### AIM OF THE EXERCISE
Look through the listing below for the line containing "pink bucket: 4 -> 2". Copy it and each line after it up to and including the line containing "turquoise teapot: 11 -> 9", exactly, leaving out pictures.

### DATA PROVIDED
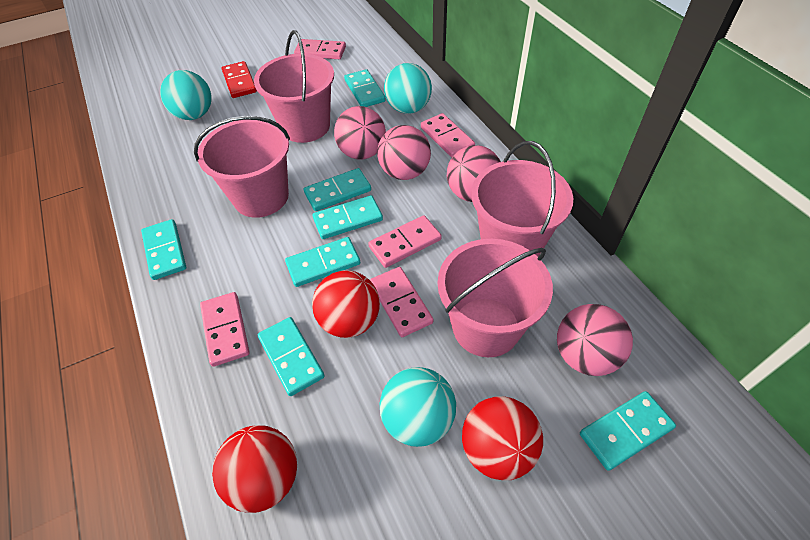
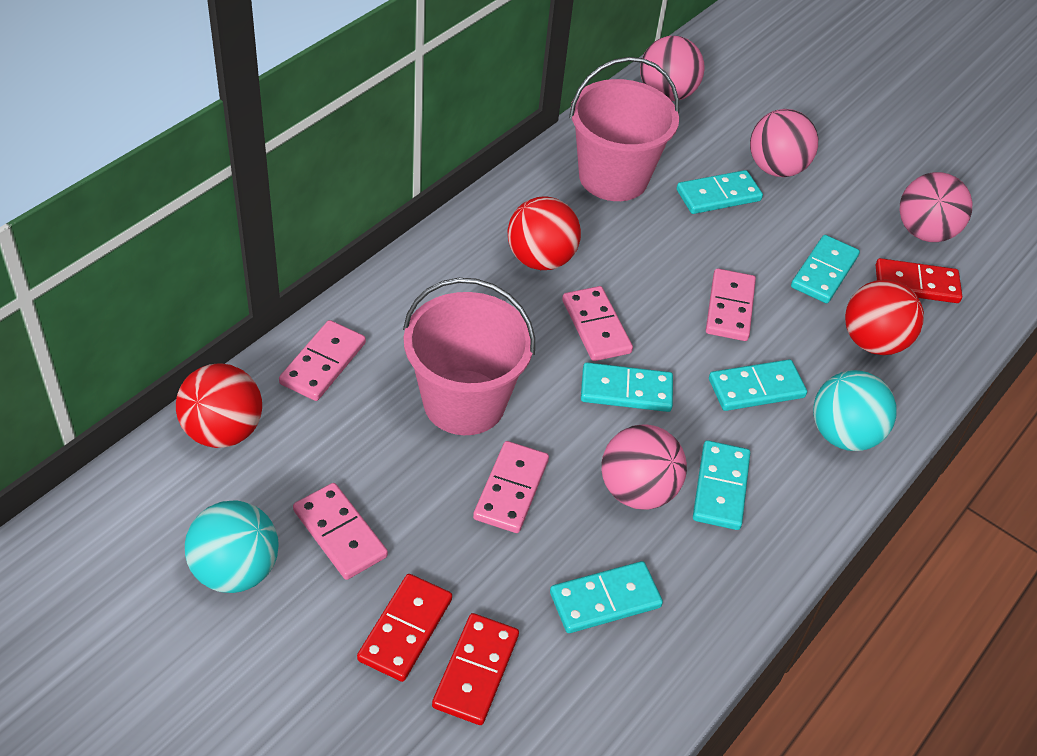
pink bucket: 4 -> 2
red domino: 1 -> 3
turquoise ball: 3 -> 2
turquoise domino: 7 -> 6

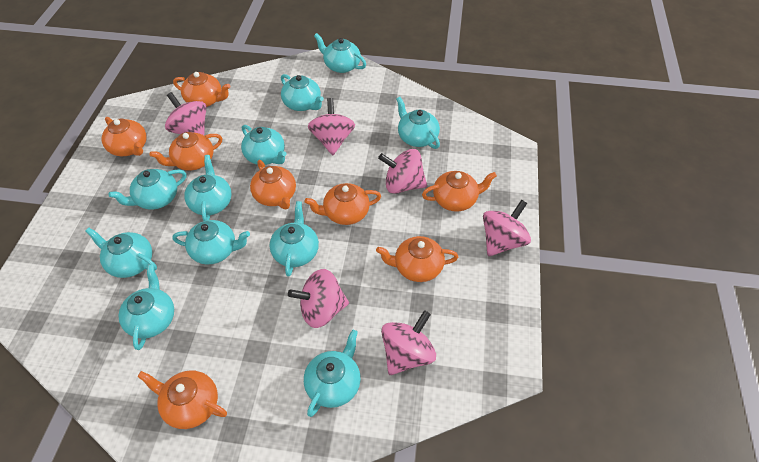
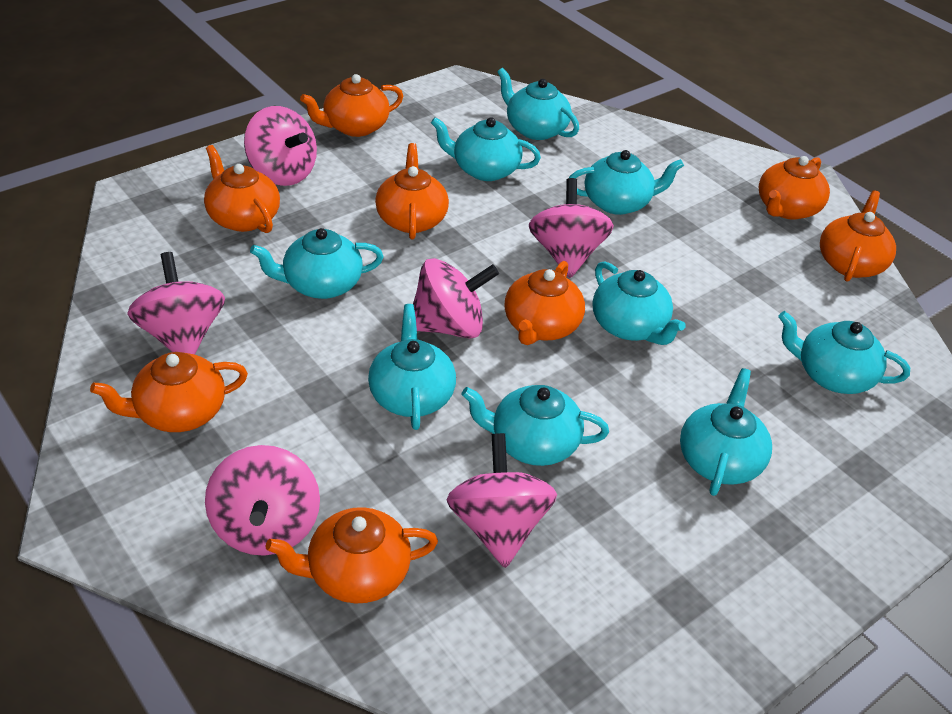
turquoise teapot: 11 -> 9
...
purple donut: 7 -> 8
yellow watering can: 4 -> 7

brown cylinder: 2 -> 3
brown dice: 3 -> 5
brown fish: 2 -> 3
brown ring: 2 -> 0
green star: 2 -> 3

### ANSWER TO THIS PROBLEM
pink bucket: 4 -> 2
red domino: 1 -> 3
turquoise ball: 3 -> 2
turquoise domino: 7 -> 6

turquoise teapot: 11 -> 9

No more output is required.